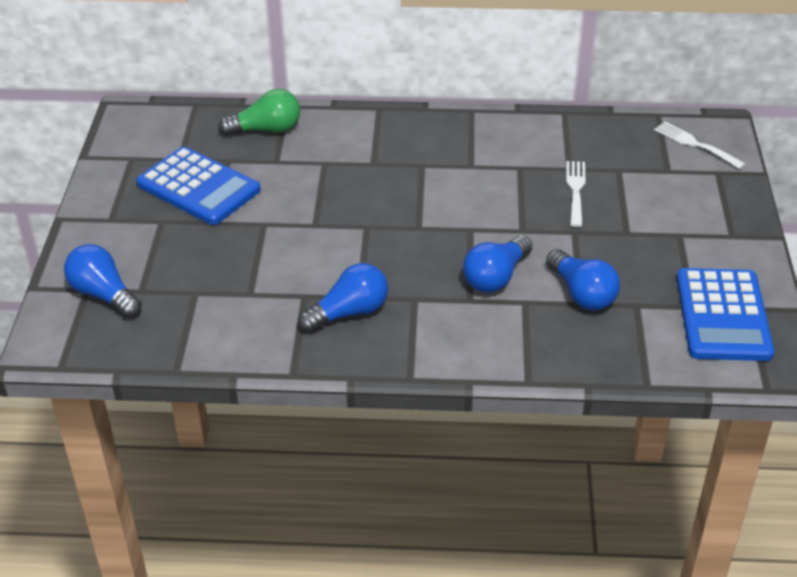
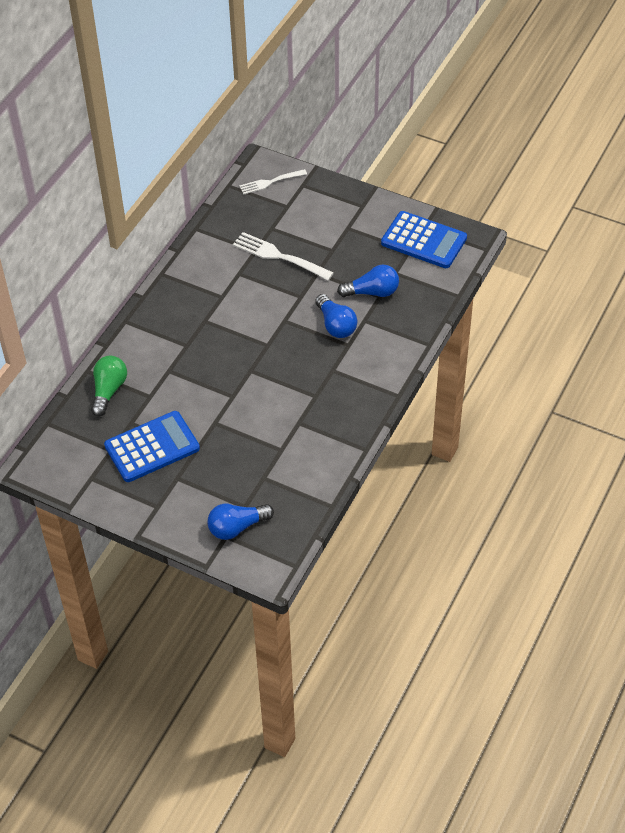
camera: 65 degrees left, 10 degrees up
(349, 312) = (327, 405): blue light bulb -> none
(575, 190) = (279, 256): white fork -> white fork, size x1.52

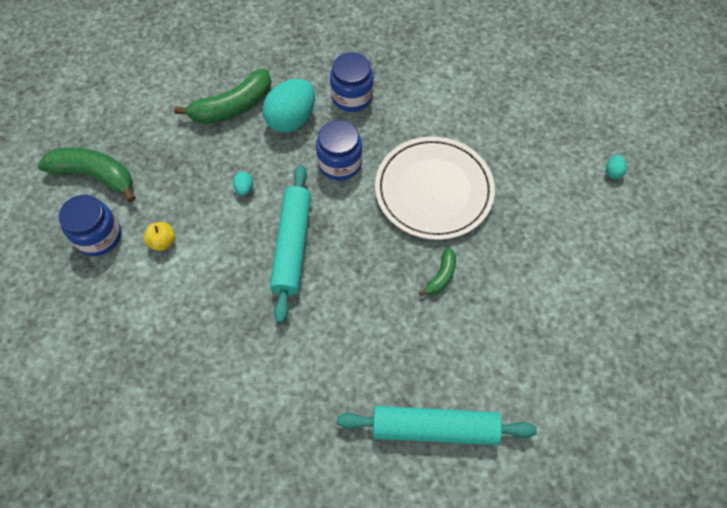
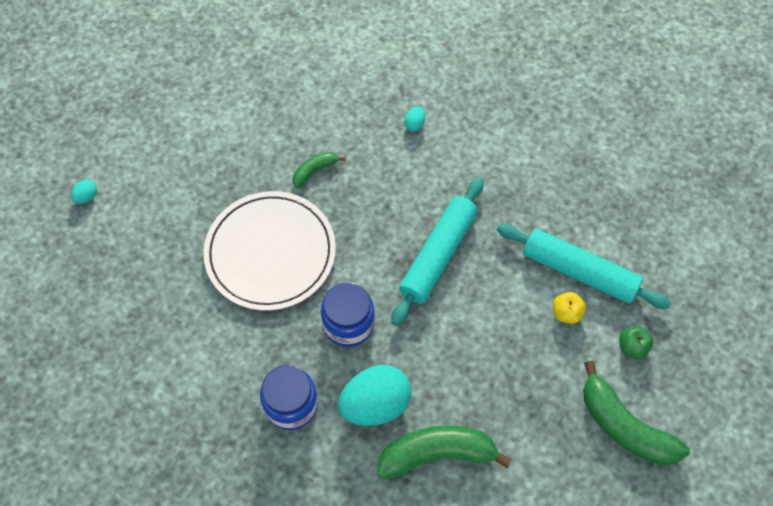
camera: 155 degrees left, 0 degrees up
(99, 236) = (632, 347): blue jar -> green apple
(244, 188) = (462, 338): turquoise egg -> turquoise egg (414, 124)
(434, 428) = (390, 66): turquoise rolling pin -> turquoise rolling pin (579, 271)

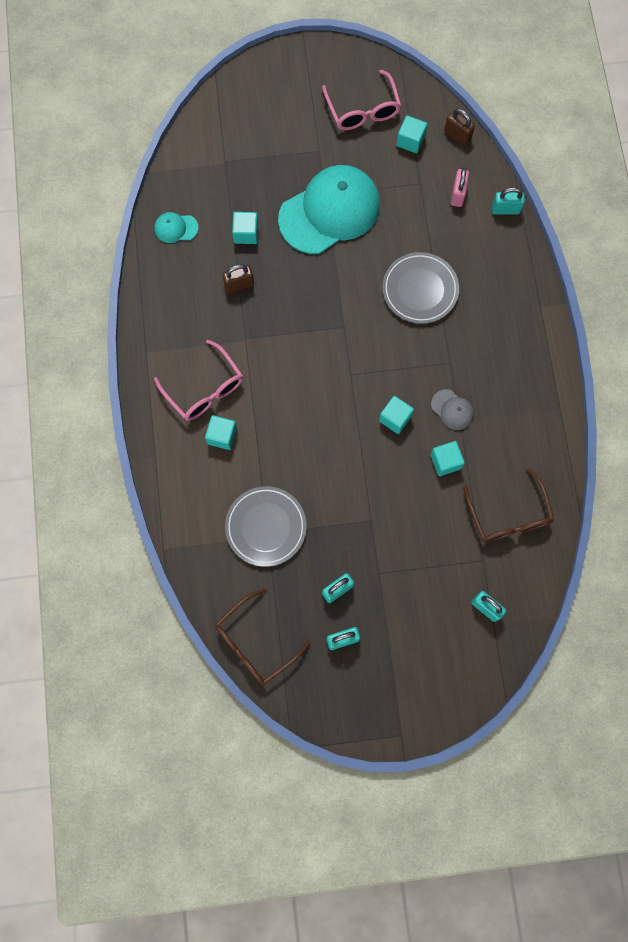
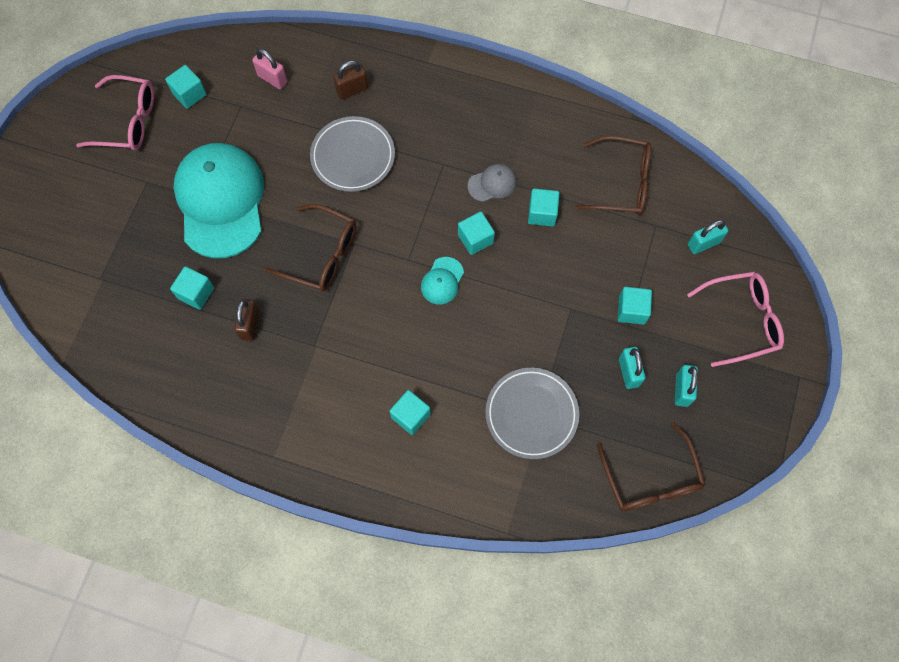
camera: 65 degrees left, 5 degrees down
(176, 228) = (147, 362): turquoise cap -> turquoise cap (442, 281)
(205, 389) = (349, 411): pink glasses -> pink glasses (742, 320)
(322, 308) = (322, 255): none -> brown glasses
(393, 571) = (631, 310): none -> turquoise cube
(457, 135) = (209, 51): brown padlock -> brown padlock (352, 90)
(505, 209) = (312, 46): turquoise padlock -> none

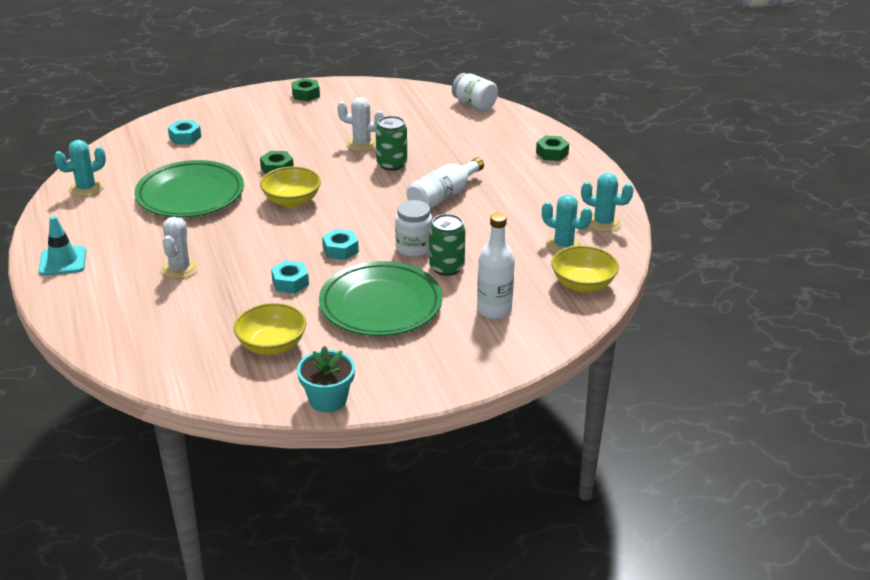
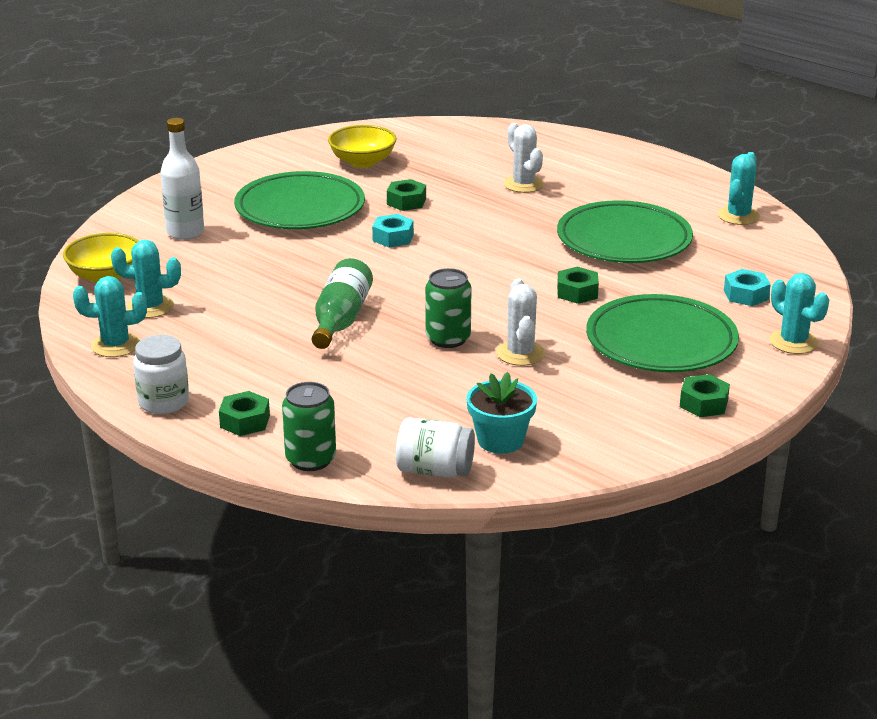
camera: 150 degrees right, 5 degrees down
(63, 261) = (635, 162): turquoise traffic cone -> none
(210, 107) = (793, 342): none -> turquoise cactus
(277, 127) = (661, 342): none -> green plate
(290, 282) = (406, 201): turquoise nut -> green nut
(292, 201) = (508, 265): yellow bowl -> none
(328, 399) = (276, 147): turquoise flower pot -> turquoise flower pot (500, 440)
(361, 144) = (520, 353): white cactus -> white cactus turned 75 degrees counterclockwise
(414, 248) = (318, 259): white jar -> white jar (163, 402)
(443, 196) = (341, 319): white bottle -> green bottle
(446, 267) = (265, 252): green can -> green can (310, 459)

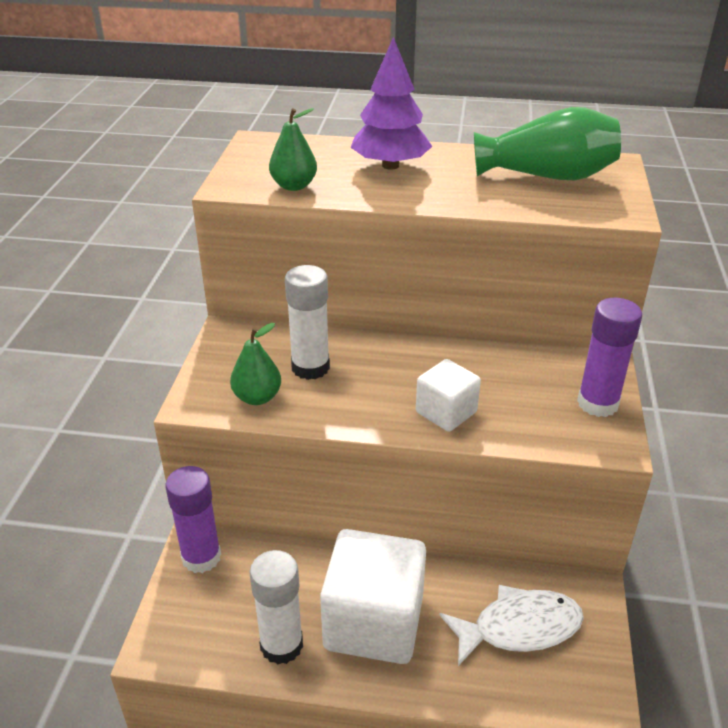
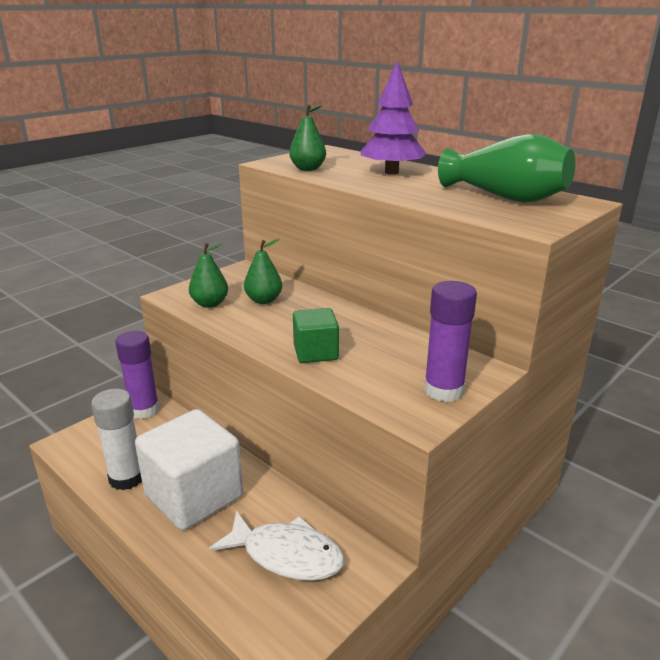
camera: 35 degrees right, 10 degrees down
(310, 367) = (263, 300): white glue stick -> green pear
(446, 412) = (315, 352): white cube -> green cube

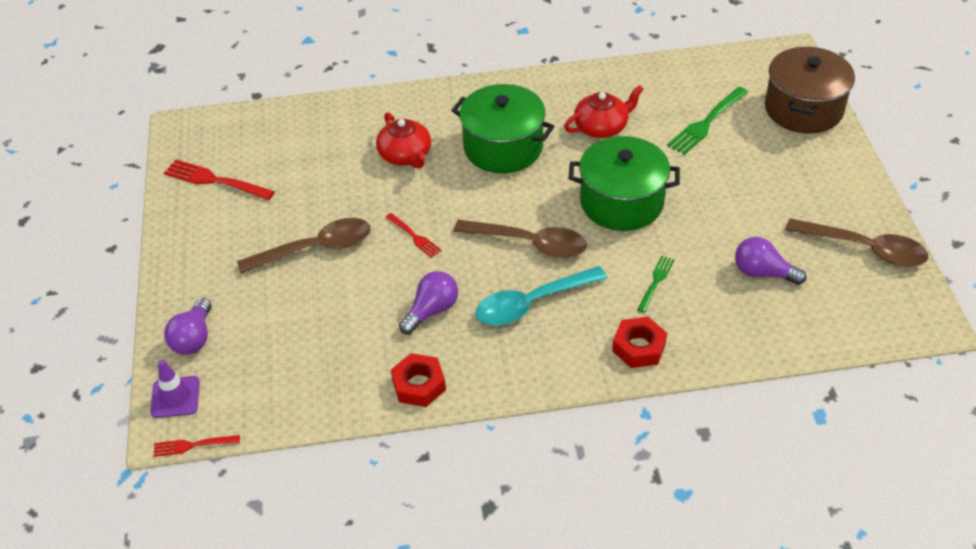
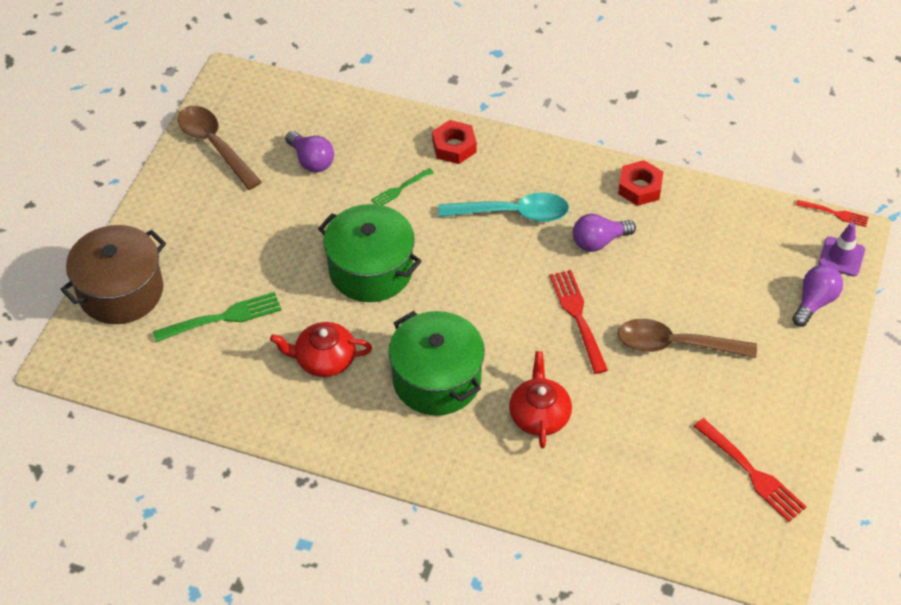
camera: 155 degrees left, 5 degrees up
(414, 236) = (578, 318): red fork -> red fork, size x1.70
(529, 243) = (479, 266): brown spoon -> none

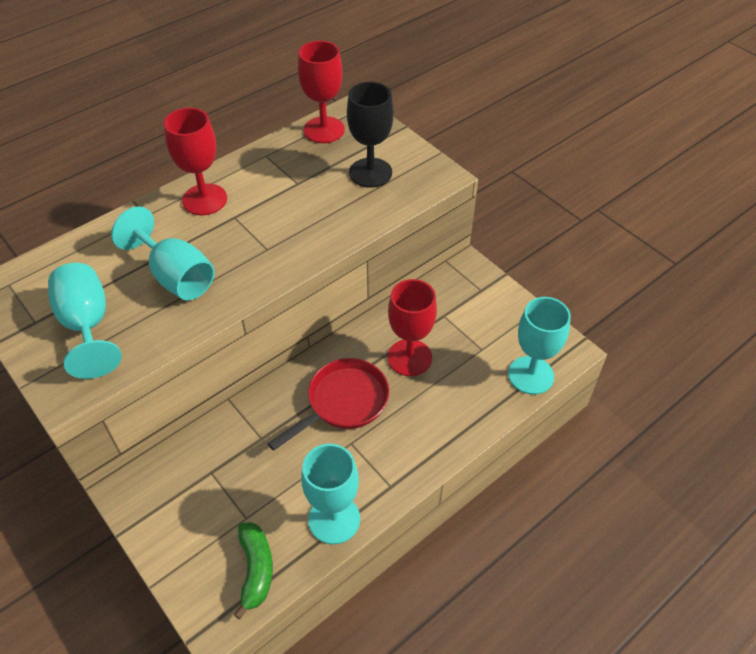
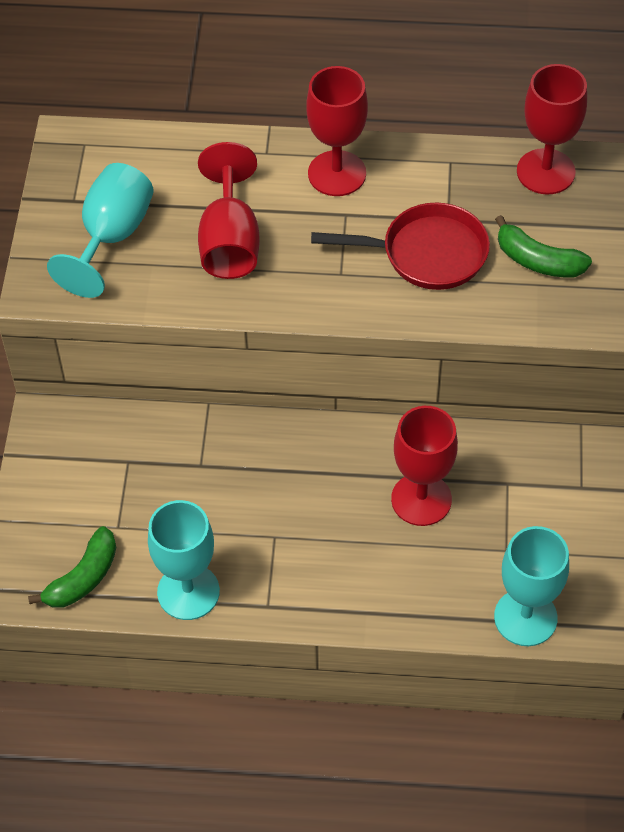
camera: 45 degrees right, 5 degrees up
(175, 276) = (229, 241): turquoise goblet -> red goblet
(343, 402) = (308, 492): red pan -> red pan (427, 253)
(370, 173) = (538, 261): black goblet -> green banana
------------------------
**Task item:**
Without the pictures, set down the lines above from the line with "(457, 135) = (209, 51): brown" up to and including the line with "(175, 276) = (229, 241): turquoise" exactly as they stand.

**Exercise solution:**
(457, 135) = (209, 51): brown padlock -> brown padlock (352, 90)
(505, 209) = (312, 46): turquoise padlock -> none

camera: 150 degrees right, 5 degrees down
(63, 261) = (635, 162): turquoise traffic cone -> none
(210, 107) = (793, 342): none -> turquoise cactus
(277, 127) = (661, 342): none -> green plate
(290, 282) = (406, 201): turquoise nut -> green nut
(292, 201) = (508, 265): yellow bowl -> none
(328, 399) = (276, 147): turquoise flower pot -> turquoise flower pot (500, 440)
(361, 144) = (520, 353): white cactus -> white cactus turned 75 degrees counterclockwise
(414, 248) = (318, 259): white jar -> white jar (163, 402)
(443, 196) = (341, 319): white bottle -> green bottle
(446, 267) = (265, 252): green can -> green can (310, 459)

camera: 35 degrees right, 10 degrees down
(310, 367) = (263, 300): white glue stick -> green pear
(446, 412) = (315, 352): white cube -> green cube

camera: 155 degrees left, 5 degrees up
(414, 236) = (578, 318): red fork -> red fork, size x1.70
(529, 243) = (479, 266): brown spoon -> none

camera: 45 degrees right, 5 degrees up
(175, 276) = (229, 241): turquoise goblet -> red goblet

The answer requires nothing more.